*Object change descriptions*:
%%
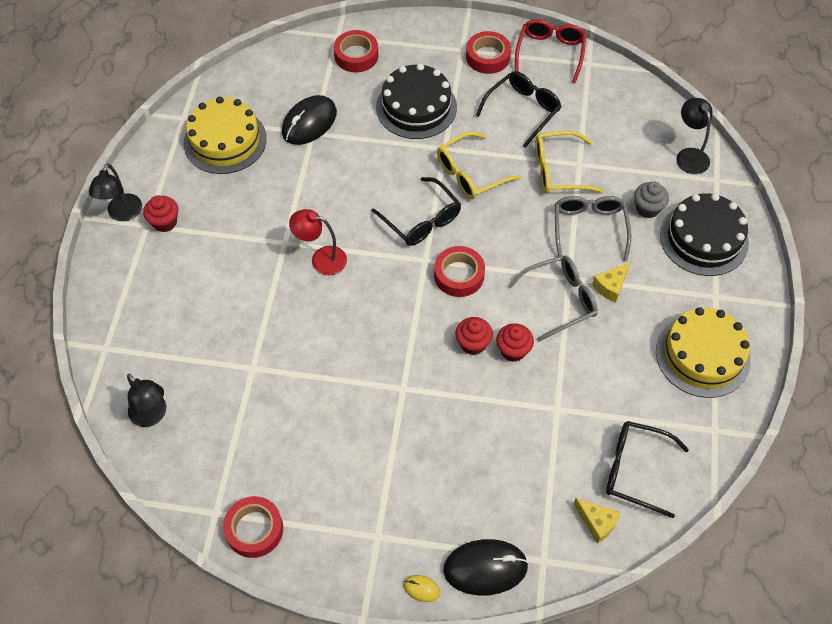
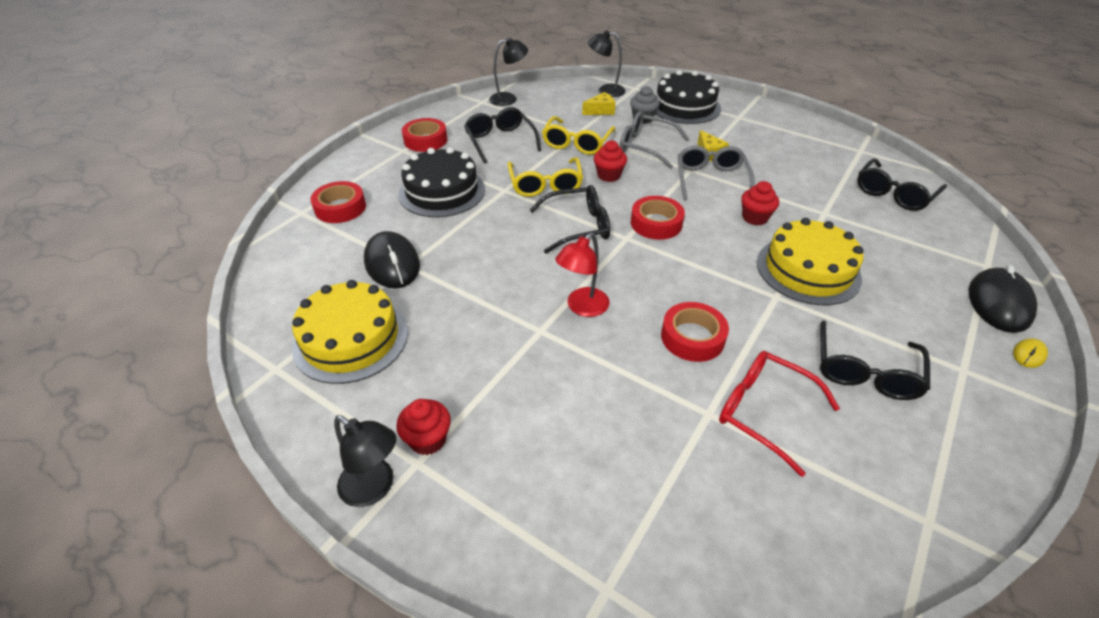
camera: 65 degrees left, 15 degrees down
black lamp [127,374,166,427] -> black lamp moved to [489,37,528,106]
red tape [223,496,283,558] -> red tape moved to [661,302,729,362]
red cupcake [455,317,493,355] -> red cupcake moved to [594,140,627,182]
red glasses [515,19,586,83] -> red glasses moved to [719,351,840,477]
yellow cheese [574,498,621,544] -> yellow cheese moved to [582,92,616,115]
yellow cake [656,307,751,398] -> yellow cake moved to [757,218,864,305]
none -> black glasses [820,320,930,400]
%%
*Aim of the exercise*: Copy nothing past the line containing "red cupcake [455,317,493,355]": reproduce every line from the start of the records up to it, skipping pictures.

*Response below*:
camera: 65 degrees left, 15 degrees down
black lamp [127,374,166,427] -> black lamp moved to [489,37,528,106]
red tape [223,496,283,558] -> red tape moved to [661,302,729,362]
red cupcake [455,317,493,355] -> red cupcake moved to [594,140,627,182]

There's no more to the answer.